### EXTRACTED MATERIAL

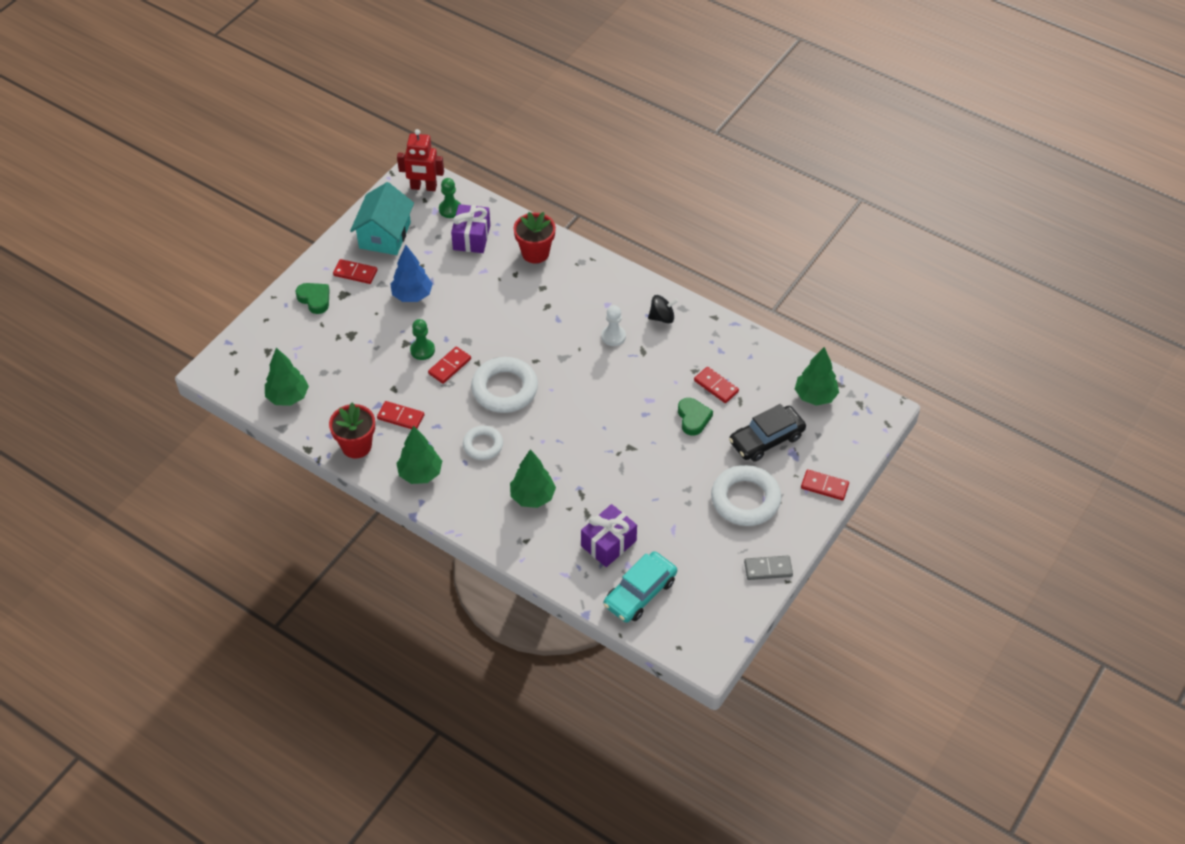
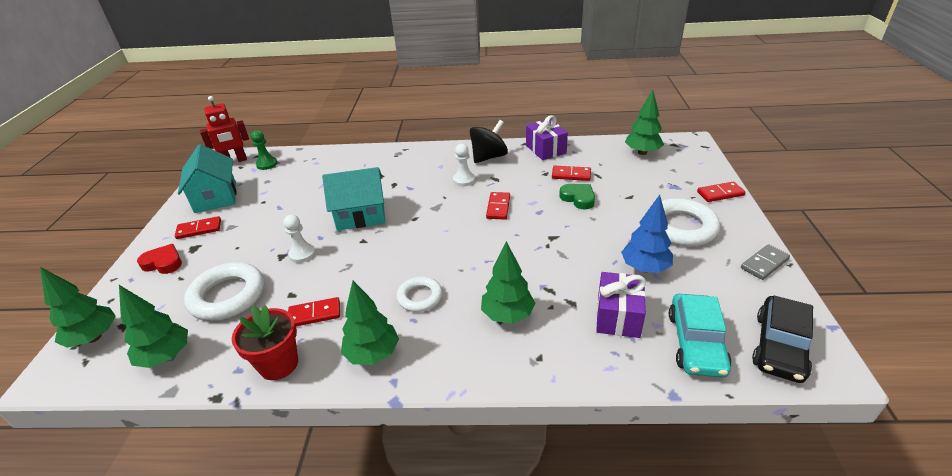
camera: 30 degrees left, 15 degrees down
(246, 352) = (94, 337): none -> green tree
(315, 299) = (163, 263): green heart -> red heart
(412, 295) = (266, 222): blue tree -> blue tree (645, 268)
(422, 350) = (302, 254): green pawn -> white pawn
(449, 366) = (338, 254): red domino -> red domino (498, 207)
(471, 237) = (297, 172): purple gift -> purple gift (545, 149)
(493, 330) = (360, 215): none -> turquoise house
(504, 389) = (404, 247): white ring -> white ring (228, 296)
(535, 253) = (357, 161): red flower pot -> none
(662, 317) = (489, 157): black spinning top -> black spinning top, size x1.56
(766, 439) = (644, 187): black car -> black car (780, 346)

######

Beginning with the line that contains "(493, 330) = (360, 215): none", repeat every line through the end of the records and nothing more.

• _EXPECTED OUTPUT_:
(493, 330) = (360, 215): none -> turquoise house
(504, 389) = (404, 247): white ring -> white ring (228, 296)
(535, 253) = (357, 161): red flower pot -> none
(662, 317) = (489, 157): black spinning top -> black spinning top, size x1.56
(766, 439) = (644, 187): black car -> black car (780, 346)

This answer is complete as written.